Task prompt:
Each entry must be restated exactly as it appears.
[Data supplied Boundary: Start]
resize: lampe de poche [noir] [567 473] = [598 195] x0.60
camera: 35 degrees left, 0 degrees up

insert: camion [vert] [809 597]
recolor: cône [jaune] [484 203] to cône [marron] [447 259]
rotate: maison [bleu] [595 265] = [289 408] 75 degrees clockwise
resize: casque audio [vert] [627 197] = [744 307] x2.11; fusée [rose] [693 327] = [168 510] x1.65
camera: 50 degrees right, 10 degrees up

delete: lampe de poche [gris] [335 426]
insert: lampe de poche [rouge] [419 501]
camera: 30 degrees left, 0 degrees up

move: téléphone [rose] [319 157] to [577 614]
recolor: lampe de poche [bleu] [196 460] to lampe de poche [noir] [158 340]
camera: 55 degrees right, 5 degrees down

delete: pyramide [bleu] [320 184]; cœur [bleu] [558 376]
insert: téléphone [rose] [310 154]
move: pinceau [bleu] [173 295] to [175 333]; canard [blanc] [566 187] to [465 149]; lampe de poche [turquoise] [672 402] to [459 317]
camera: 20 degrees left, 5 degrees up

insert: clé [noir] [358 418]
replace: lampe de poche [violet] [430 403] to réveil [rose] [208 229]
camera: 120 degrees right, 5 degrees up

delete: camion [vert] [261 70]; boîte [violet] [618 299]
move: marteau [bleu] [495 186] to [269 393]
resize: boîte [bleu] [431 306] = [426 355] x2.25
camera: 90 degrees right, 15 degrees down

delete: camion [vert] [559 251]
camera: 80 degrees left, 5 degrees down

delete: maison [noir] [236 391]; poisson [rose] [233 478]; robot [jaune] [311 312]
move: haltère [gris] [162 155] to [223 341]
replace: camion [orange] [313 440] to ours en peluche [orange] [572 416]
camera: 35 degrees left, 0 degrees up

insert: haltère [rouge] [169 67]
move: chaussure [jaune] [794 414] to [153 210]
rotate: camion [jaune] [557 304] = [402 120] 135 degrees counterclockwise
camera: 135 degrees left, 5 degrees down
[Data supplied Boundary: End]
Exercise solution:
resize: lampe de poche [noir] [567 473] = [598 195] x0.60
camera: 35 degrees left, 0 degrees up

insert: camion [vert] [809 597]
recolor: cône [jaune] [484 203] to cône [marron] [447 259]
rotate: maison [bleu] [595 265] = [289 408] 75 degrees clockwise
resize: casque audio [vert] [627 197] = [744 307] x2.11; fusée [rose] [693 327] = [168 510] x1.65
camera: 50 degrees right, 10 degrees up

delete: lampe de poche [gris] [335 426]
insert: lampe de poche [rouge] [419 501]
camera: 30 degrees left, 0 degrees up

move: téléphone [rose] [319 157] to [577 614]
recolor: lampe de poche [bleu] [196 460] to lampe de poche [noir] [158 340]
camera: 55 degrees right, 5 degrees down

delete: pyramide [bleu] [320 184]; cœur [bleu] [558 376]
insert: téléphone [rose] [310 154]
move: pinceau [bleu] [173 295] to [175 333]; canard [blanc] [566 187] to [465 149]; lampe de poche [turquoise] [672 402] to [459 317]
camera: 20 degrees left, 5 degrees up

insert: clé [noir] [358 418]
replace: lampe de poche [violet] [430 403] to réveil [rose] [208 229]
camera: 120 degrees right, 5 degrees up

delete: camion [vert] [261 70]; boîte [violet] [618 299]
move: marteau [bleu] [495 186] to [269 393]
resize: boîte [bleu] [431 306] = [426 355] x2.25
camera: 90 degrees right, 15 degrees down

delete: camion [vert] [559 251]
camera: 80 degrees left, 5 degrees down

delete: maison [noir] [236 391]; poisson [rose] [233 478]; robot [jaune] [311 312]
move: haltère [gris] [162 155] to [223 341]
replace: camion [orange] [313 440] to ours en peluche [orange] [572 416]
camera: 35 degrees left, 0 degrees up

insert: haltère [rouge] [169 67]
move: chaussure [jaune] [794 414] to [153 210]
rotate: camion [jaune] [557 304] = [402 120] 135 degrees counterclockwise
camera: 135 degrees left, 5 degrees down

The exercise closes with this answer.